---- Dataset extract
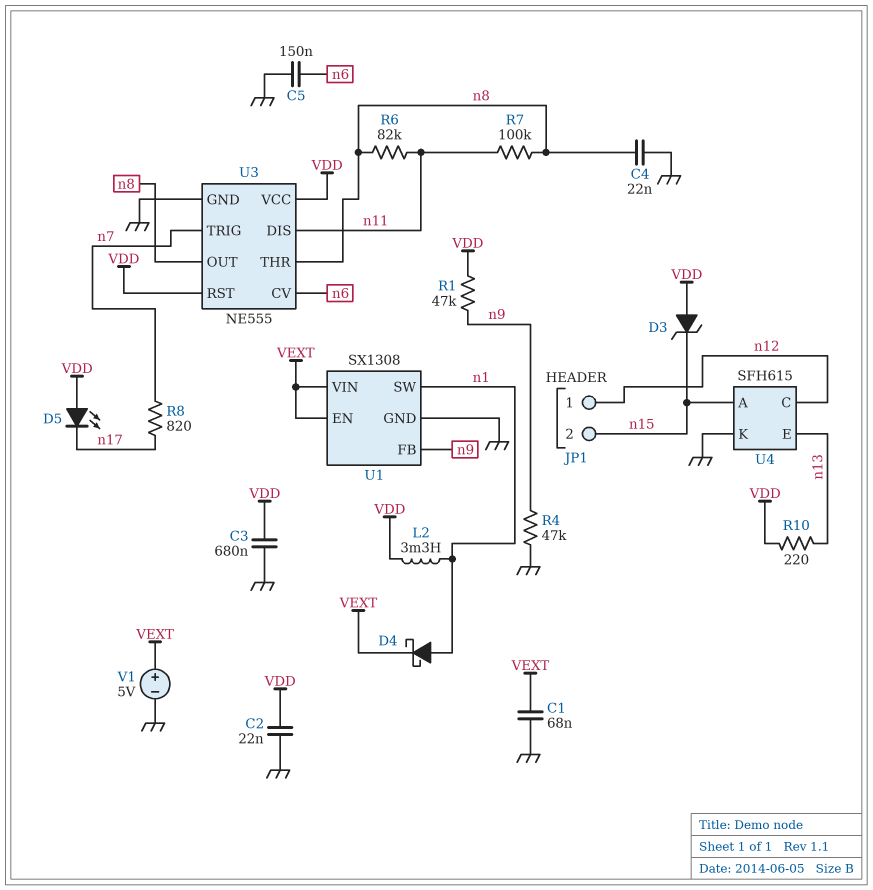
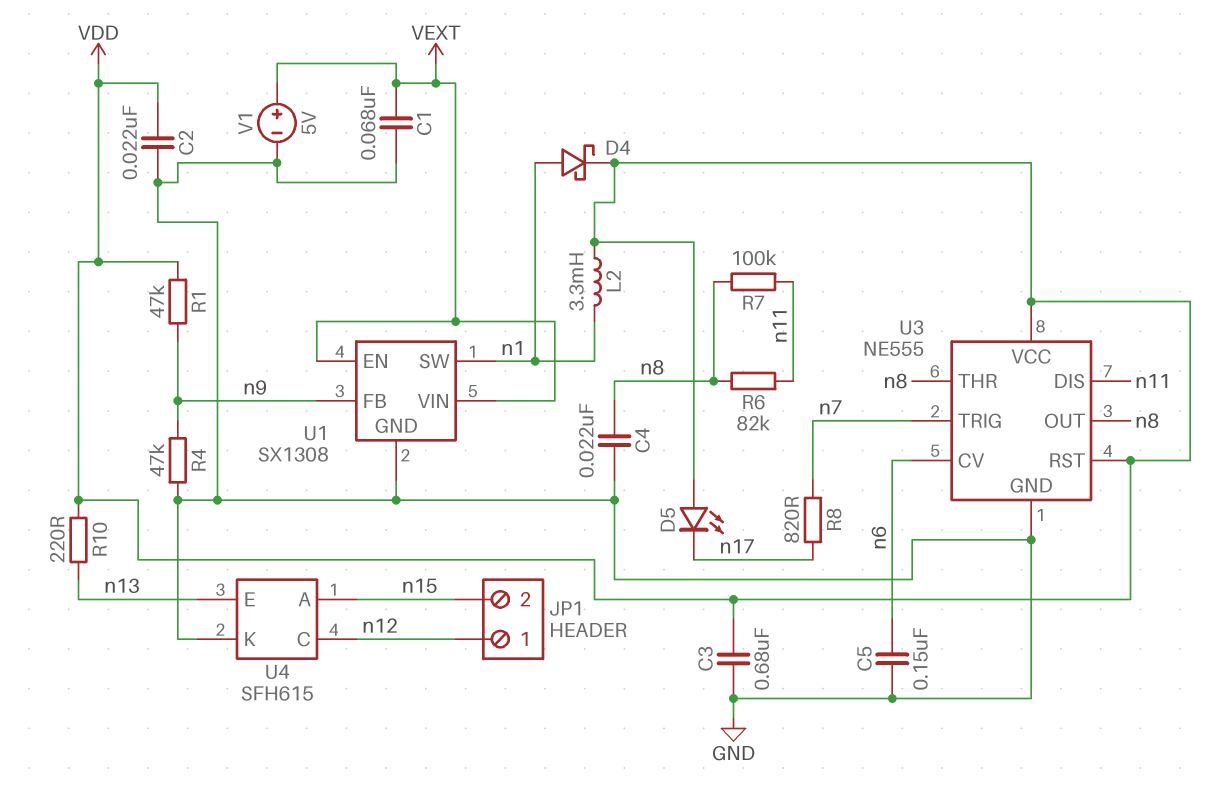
D3: zener (A VDD, K n15) -> none
D4: schottky (A n1, K VEXT) -> schottky (A n1, K VDD)

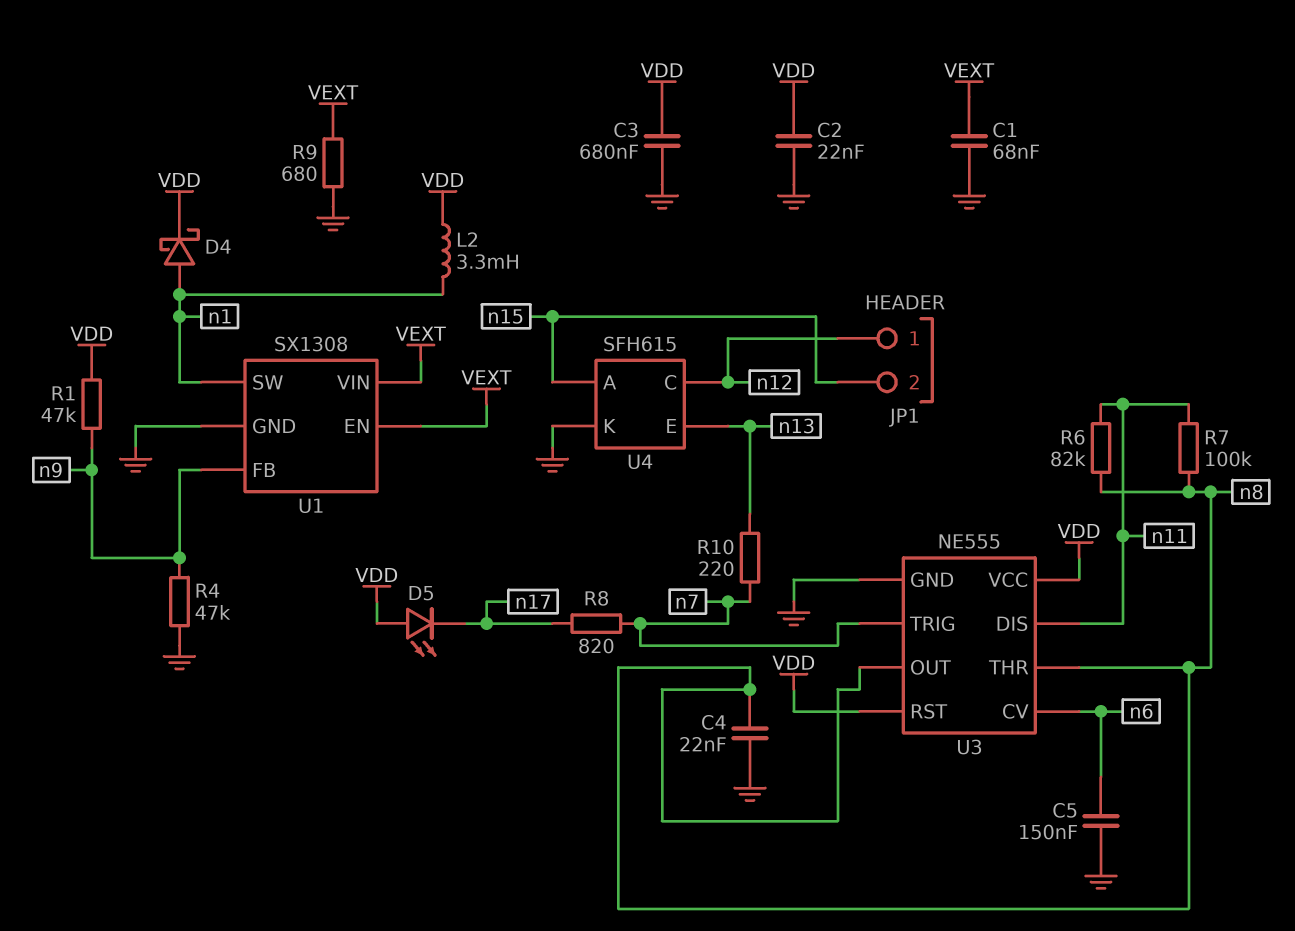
R9: none -> 680 (GND, VEXT)
R10: 220 (VDD, n13) -> 220 (n7, n13)
V1: 5V (plus VEXT, minus GND) -> none

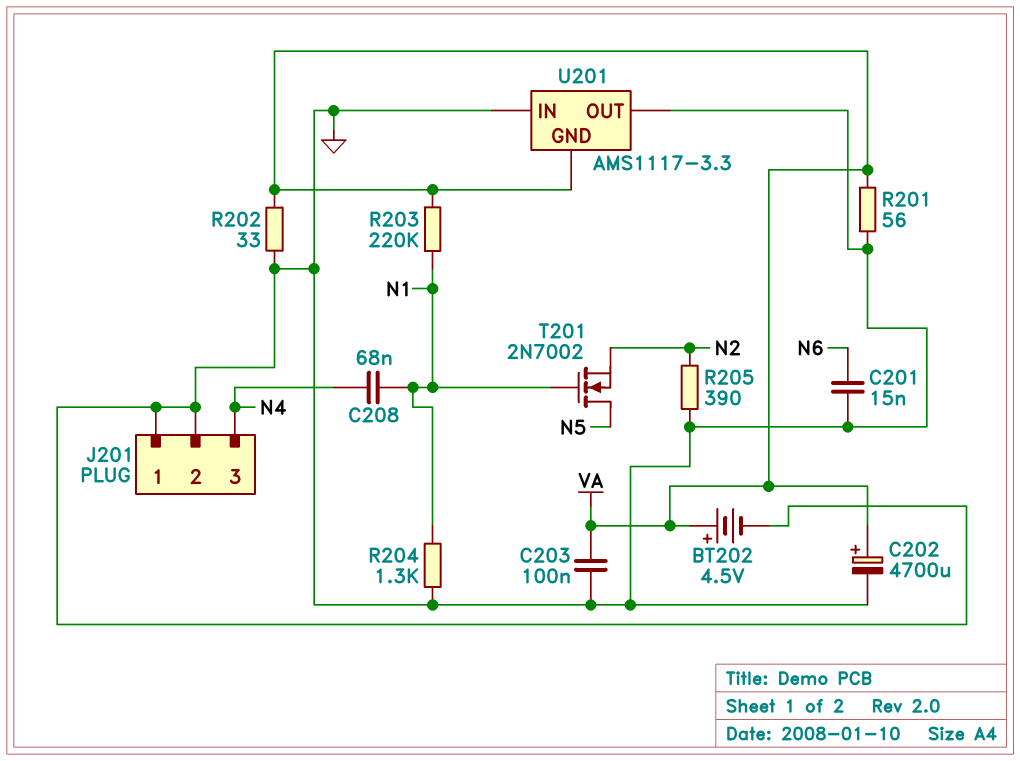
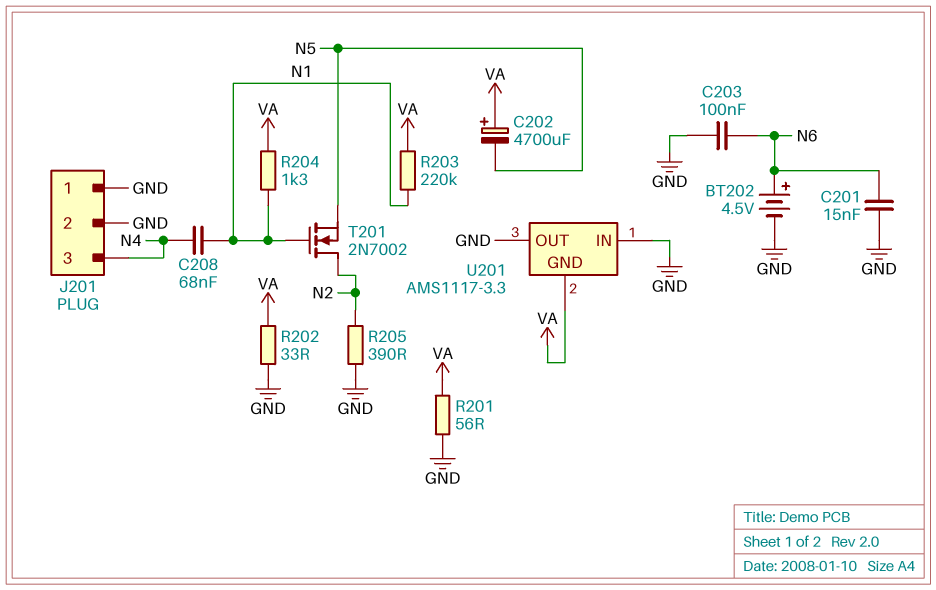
BT202: 4.5V (plus VA, minus GND) -> 4.5V (plus N6, minus GND)
C202: 4700uF (plus VA, minus GND) -> 4700uF (plus VA, minus N5)
C203: 100nF (GND, VA) -> 100nF (GND, N6)
R204: 1.3k (GND, N1) -> 1.3k (N1, VA)
T201: NMOS 2N7002 (G N1, D N5, S N2) -> NMOS 2N7002 (G N1, D N2, S N5)

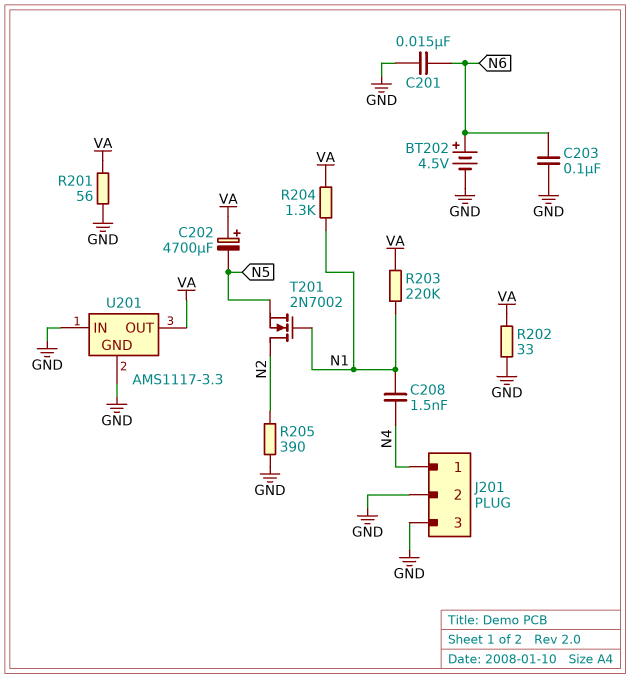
C208: 68nF (N1, N4) -> 1.5nF (N1, N4)
J201 pin 1: GND -> N4
J201 pin 3: N4 -> GND
U201 pin GND: VA -> GND
U201 pin OUT: GND -> VA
--------
Copy out all lines of the listing where the word "none" appears.

_Answer to this task_.
D3: zener (A VDD, K n15) -> none
R9: none -> 680 (GND, VEXT)
V1: 5V (plus VEXT, minus GND) -> none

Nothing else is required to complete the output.